═════ Data listing

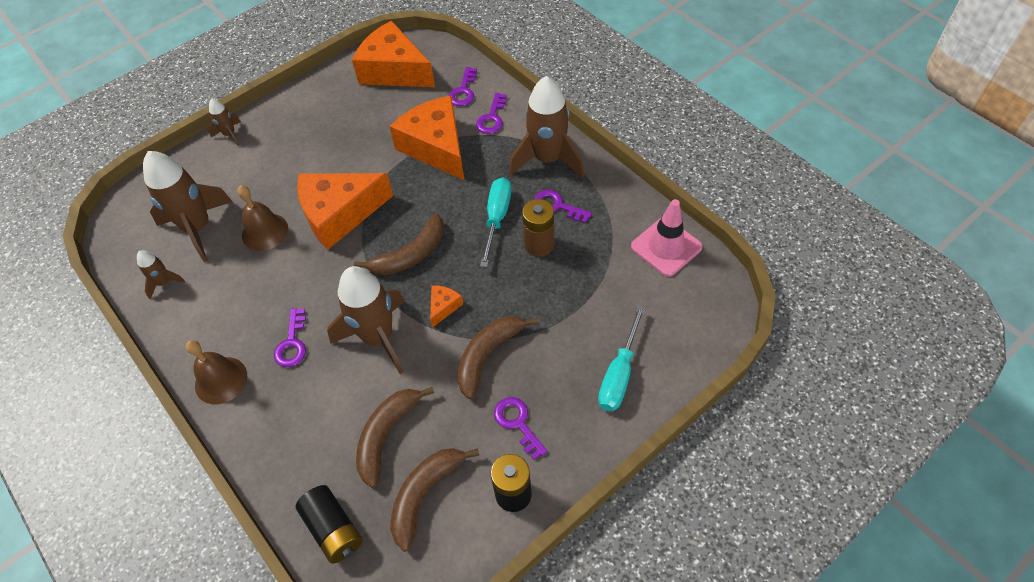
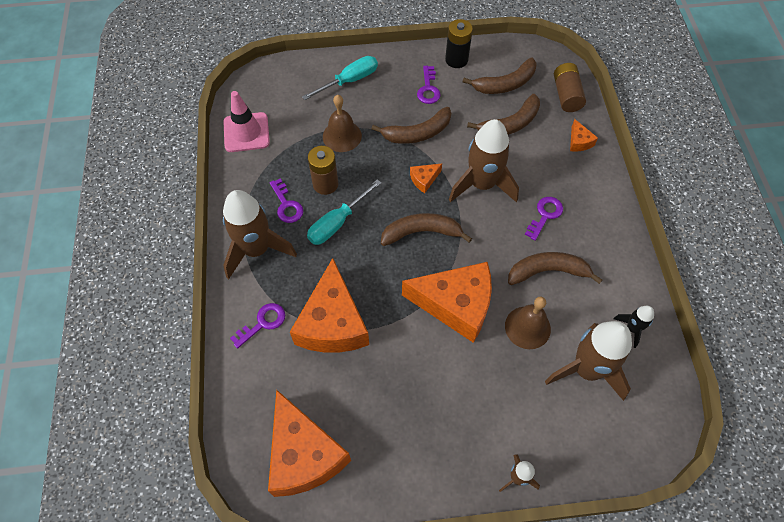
camera: 150 degrees left, 5 degrees up
brown rocket [137,250,186,299] -> black rocket [614,306,654,348]
brown bell [186,340,247,404] -> brown bell moved to [323,95,362,152]
black battery [296,485,363,564] -> brown battery [554,63,586,112]
purple key [449,67,477,106] -> none
none -> brown banana [508,252,602,285]
none -> orange cheese [570,119,598,152]

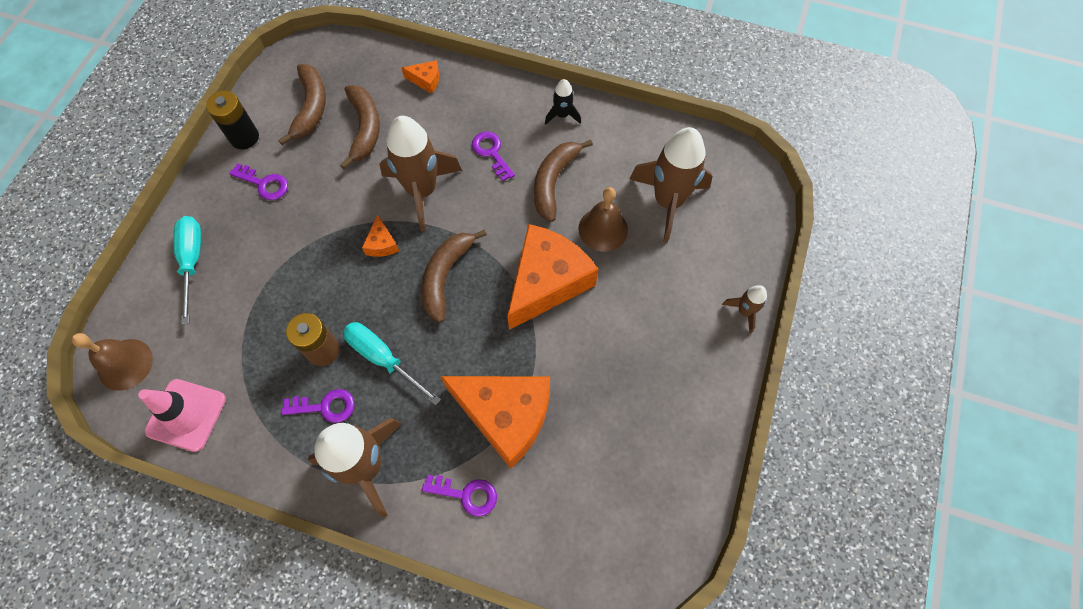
camera: 65 degrees left, 5 degrees up
purple key [230,303,285,349] -> purple key turned 120 degrees clockwise [422,475,497,517]
orange cheese [268,389,351,497] -> none
turquoise screwdriver [307,179,381,245] -> turquoise screwdriver turned 150 degrees clockwise [343,322,441,405]
brown bell [323,95,362,152] -> brown bell moved to [72,333,153,391]
brown banana [372,107,451,144] -> none
brown battery [554,63,586,112] -> none
black rocket [614,306,654,348] -> black rocket moved to [545,79,581,125]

══════════

§ Your objective
Nothing but a number should be given: the count of lines in the records that contain the word "cheese".

§ Solution
2